** DATA TO USE follows **

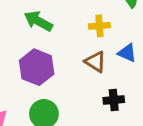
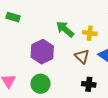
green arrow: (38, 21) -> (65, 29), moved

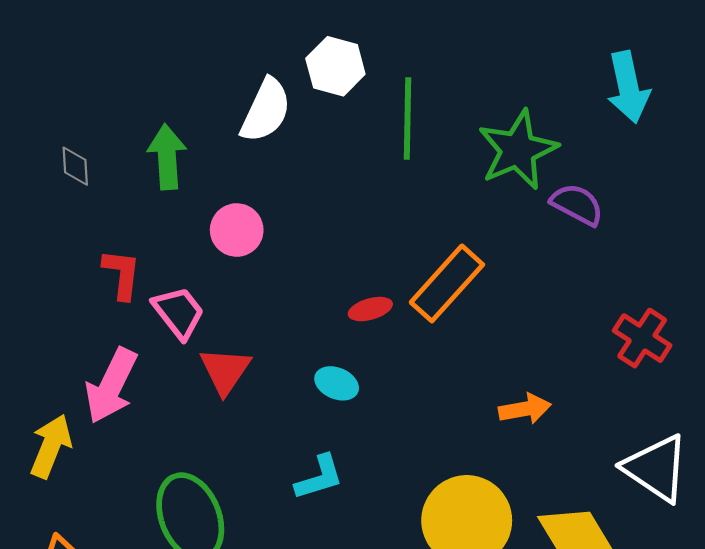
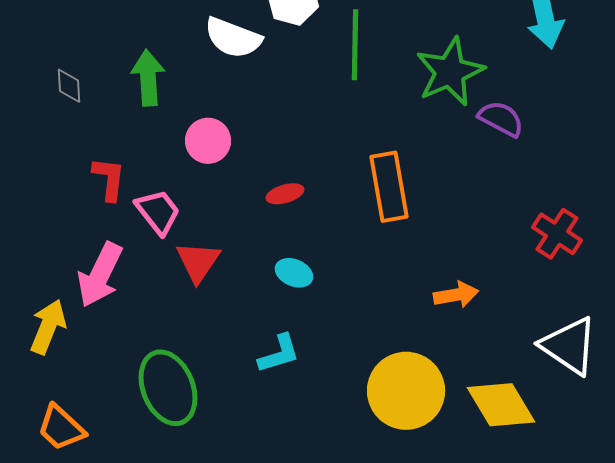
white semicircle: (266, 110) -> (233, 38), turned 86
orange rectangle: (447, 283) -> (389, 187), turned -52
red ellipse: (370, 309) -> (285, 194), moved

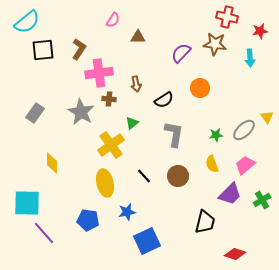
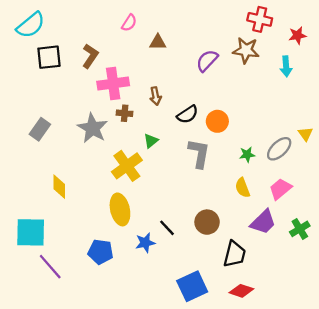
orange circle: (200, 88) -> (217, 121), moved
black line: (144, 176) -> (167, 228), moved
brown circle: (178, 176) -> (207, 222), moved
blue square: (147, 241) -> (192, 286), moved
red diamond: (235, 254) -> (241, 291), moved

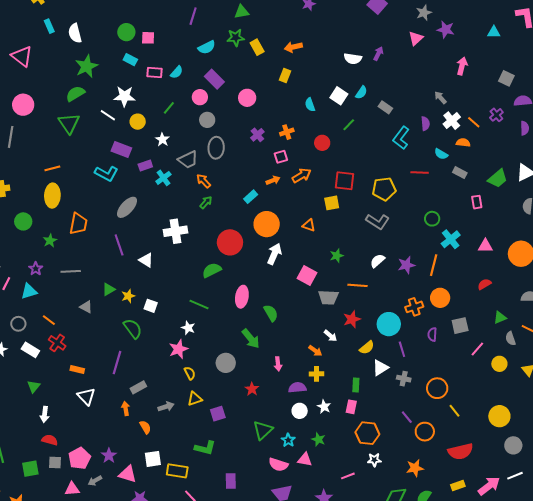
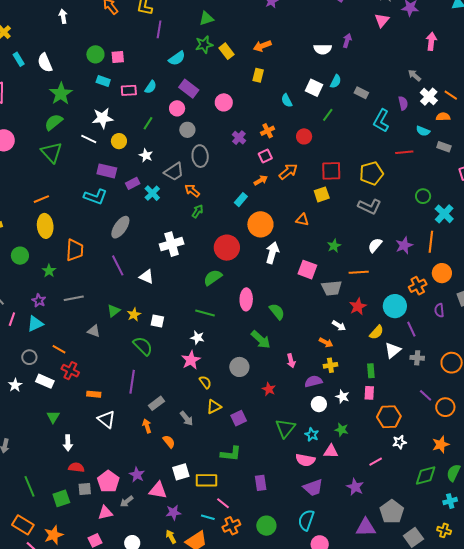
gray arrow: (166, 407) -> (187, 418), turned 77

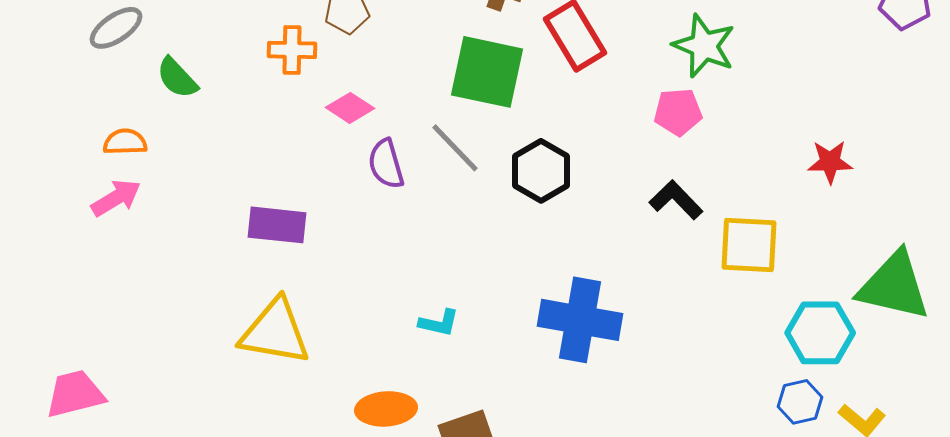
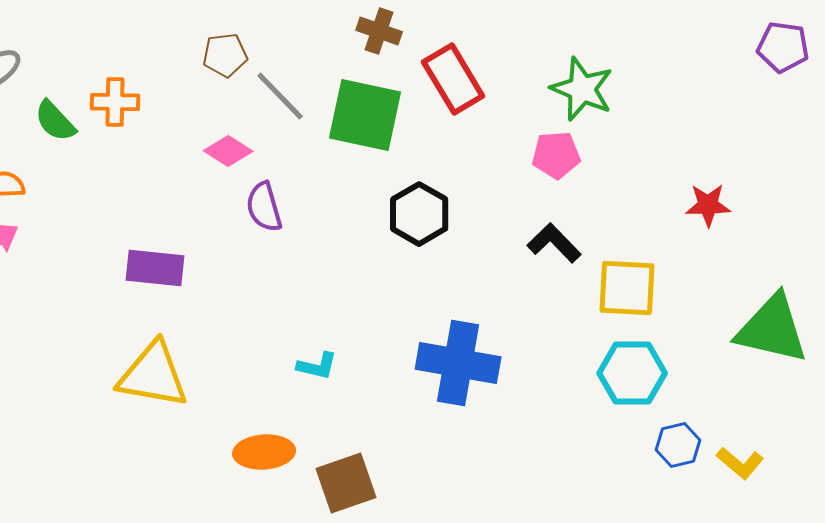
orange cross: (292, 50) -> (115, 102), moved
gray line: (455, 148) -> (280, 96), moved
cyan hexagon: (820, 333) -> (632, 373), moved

** End of DATA TO USE **

→ WHAT YOU NEED TO DO
From the line containing "red diamond: (235, 254) -> (241, 291), moved" through the end of the entries, quote each line exactly and nothing else, excluding all pictures.

→ EXERCISE ANSWER
red diamond: (235, 254) -> (241, 291), moved

gray arrow: (166, 407) -> (187, 418), turned 77

orange cross: (292, 50) -> (115, 102), moved
gray line: (455, 148) -> (280, 96), moved
cyan hexagon: (820, 333) -> (632, 373), moved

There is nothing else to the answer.